§ **Raw data**
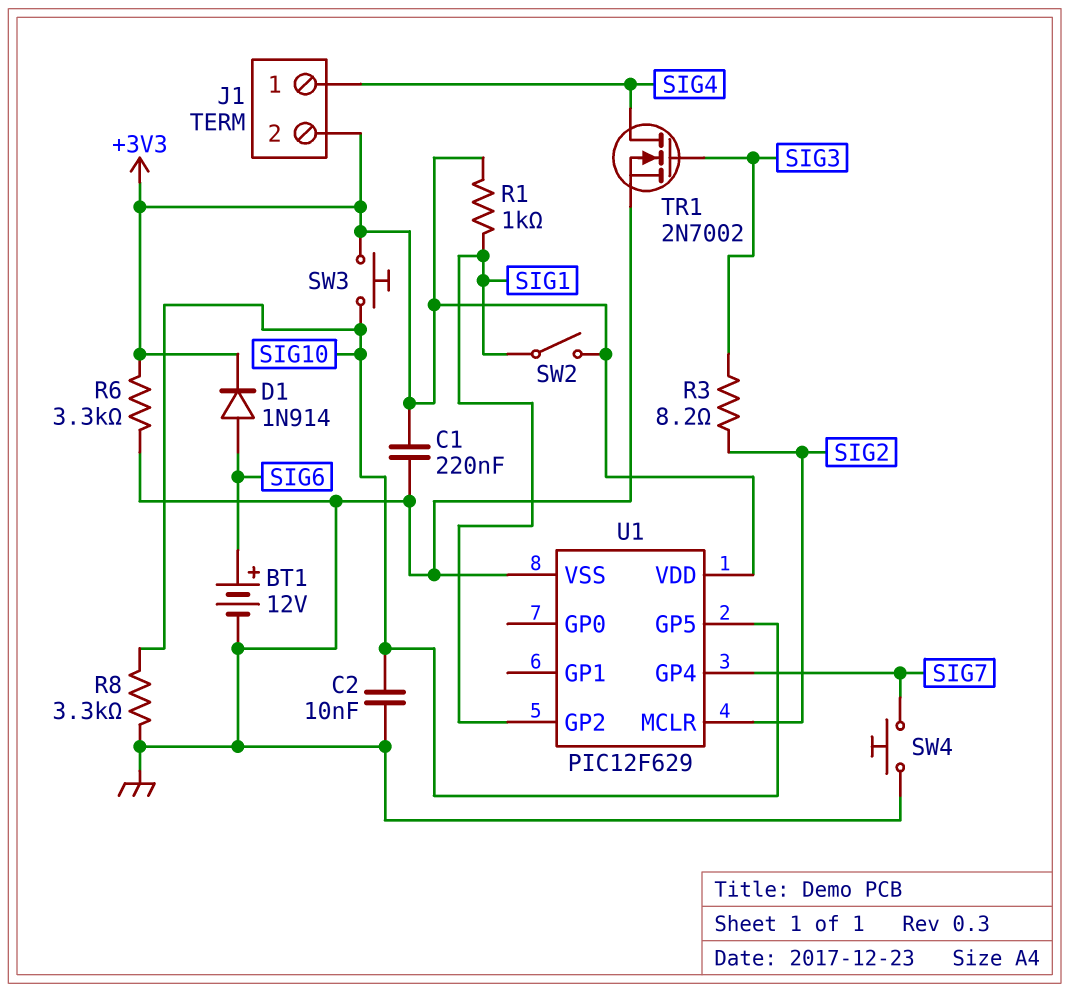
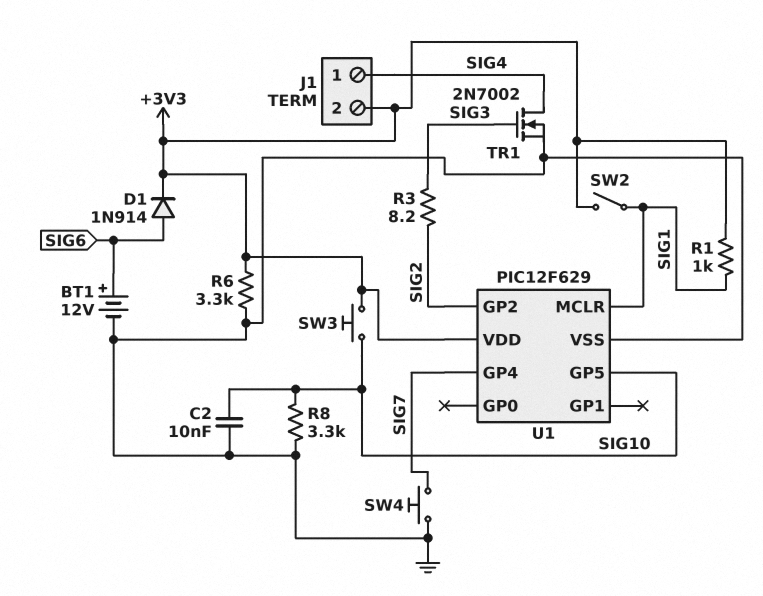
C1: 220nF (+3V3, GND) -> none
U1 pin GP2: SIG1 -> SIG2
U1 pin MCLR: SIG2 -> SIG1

--

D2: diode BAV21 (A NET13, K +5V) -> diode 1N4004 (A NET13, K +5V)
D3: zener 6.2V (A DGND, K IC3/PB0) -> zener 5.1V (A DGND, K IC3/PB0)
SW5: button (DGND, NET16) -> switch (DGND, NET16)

§ **Task statement**
The response should be the listing above, limited to the lines between the one holding "C1: 220nF (+3V3, GND) -> none" and the one holding "U1 pin MCLR: SIG2 -> SIG1", inclusive, reproduced exactly.

§ **Answer box**
C1: 220nF (+3V3, GND) -> none
U1 pin GP2: SIG1 -> SIG2
U1 pin MCLR: SIG2 -> SIG1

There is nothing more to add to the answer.